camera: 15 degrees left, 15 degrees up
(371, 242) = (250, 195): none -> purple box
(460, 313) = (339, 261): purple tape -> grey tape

***

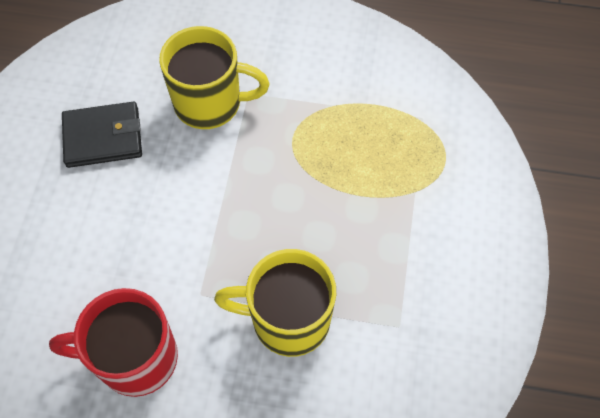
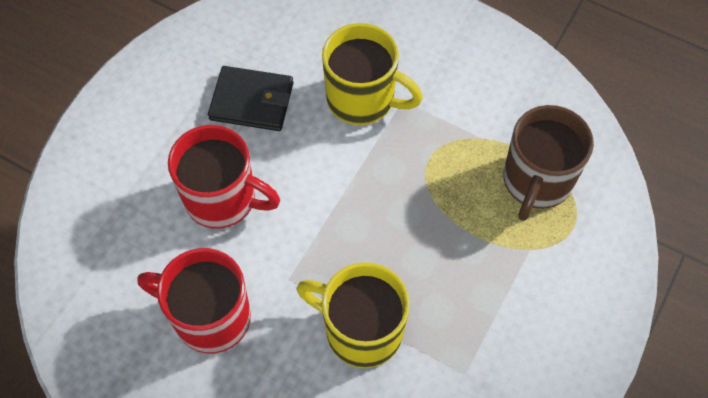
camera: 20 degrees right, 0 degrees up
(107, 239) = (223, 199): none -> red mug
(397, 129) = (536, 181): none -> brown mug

***

> [What to do] The expected output is exactly the lines of the listing above between the line holding "camera: 15 degrees left, 15 degrees up" and the line holding "(460, 313) = (339, 261): purple", inclusive.

> [Result below]
camera: 15 degrees left, 15 degrees up
(371, 242) = (250, 195): none -> purple box
(460, 313) = (339, 261): purple tape -> grey tape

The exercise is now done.